What needs to be done: Would you restate every entry that follows, word for word, and leave out the pictures?

Supplied material:
[Start of Attachment]
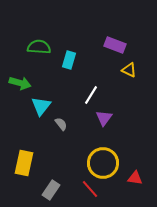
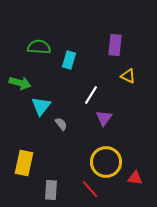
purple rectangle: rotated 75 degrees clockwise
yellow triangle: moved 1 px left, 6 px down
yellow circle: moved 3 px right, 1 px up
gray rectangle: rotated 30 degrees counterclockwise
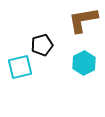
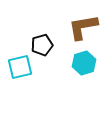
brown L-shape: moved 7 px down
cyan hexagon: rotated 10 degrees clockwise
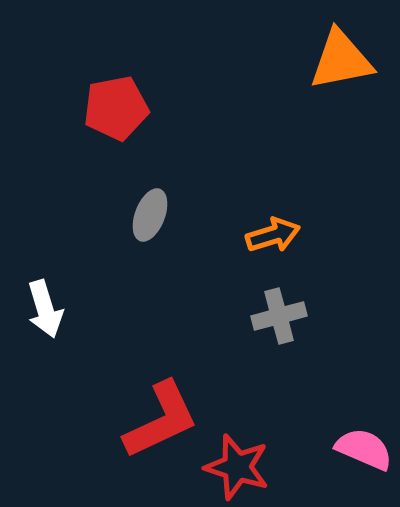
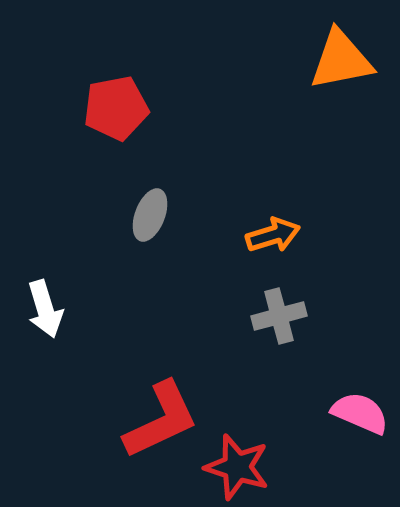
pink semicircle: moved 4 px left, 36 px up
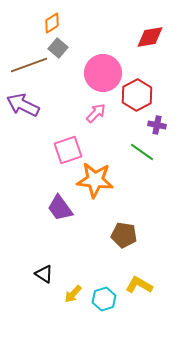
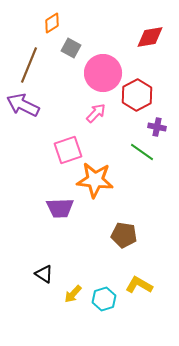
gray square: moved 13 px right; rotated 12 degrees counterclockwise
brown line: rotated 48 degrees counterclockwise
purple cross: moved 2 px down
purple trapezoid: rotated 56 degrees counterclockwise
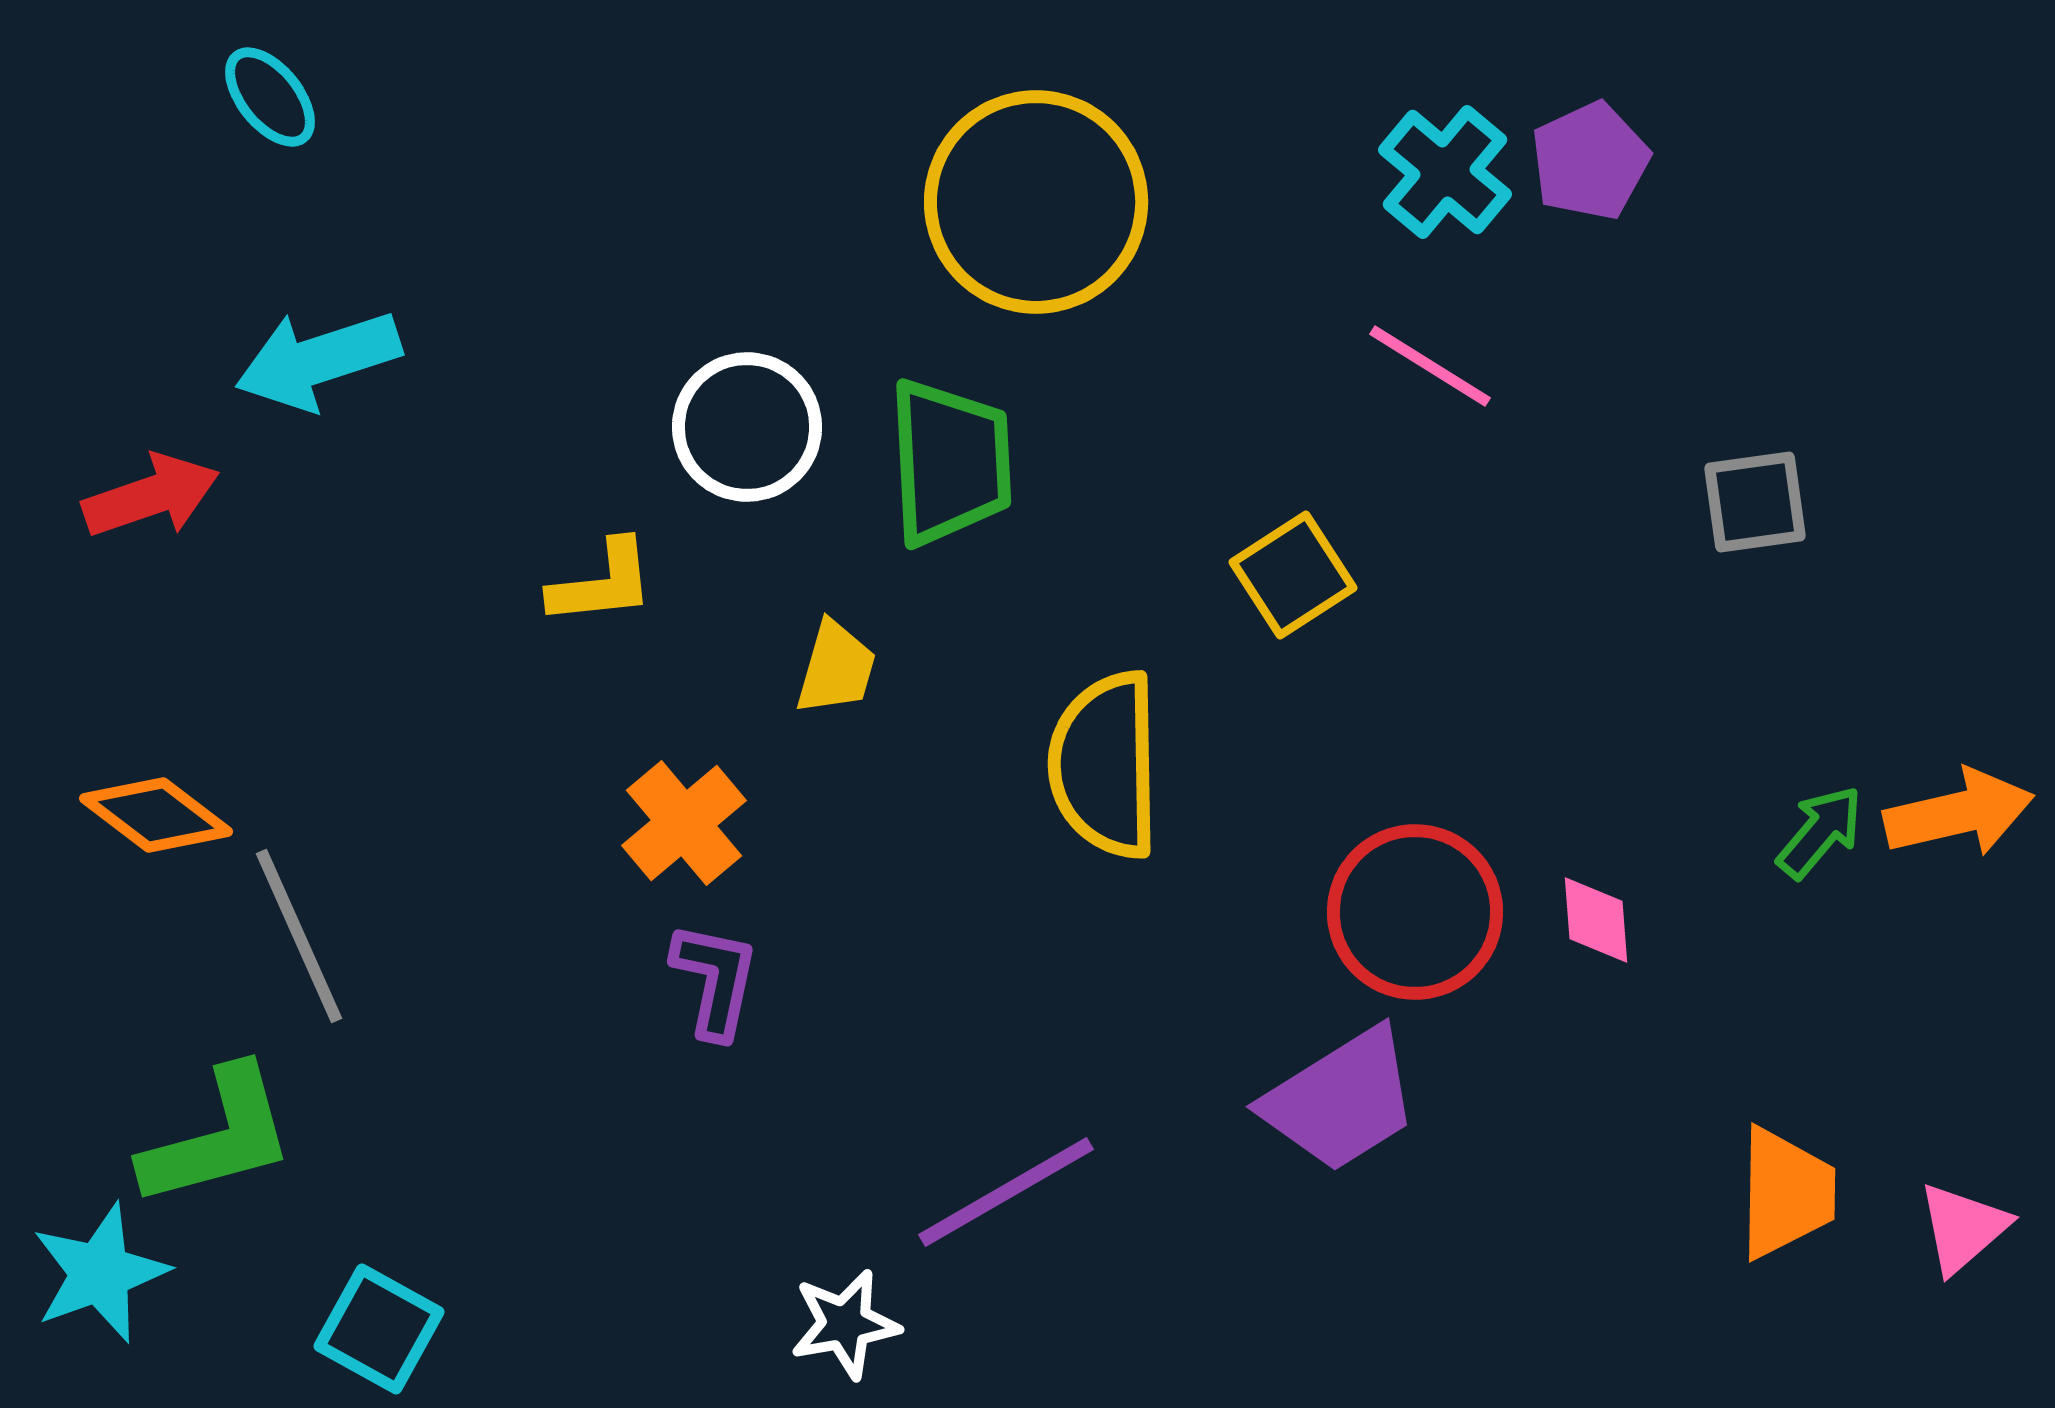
[End of Attachment]
Response box:
purple rectangle: rotated 75 degrees clockwise
yellow triangle: moved 1 px left, 6 px down
yellow circle: moved 3 px right, 1 px up
gray rectangle: rotated 30 degrees counterclockwise
brown L-shape: moved 7 px down
cyan hexagon: rotated 10 degrees clockwise
pink semicircle: moved 4 px left, 36 px up
gray square: moved 13 px right; rotated 12 degrees counterclockwise
brown line: rotated 48 degrees counterclockwise
purple cross: moved 2 px down
purple trapezoid: rotated 56 degrees counterclockwise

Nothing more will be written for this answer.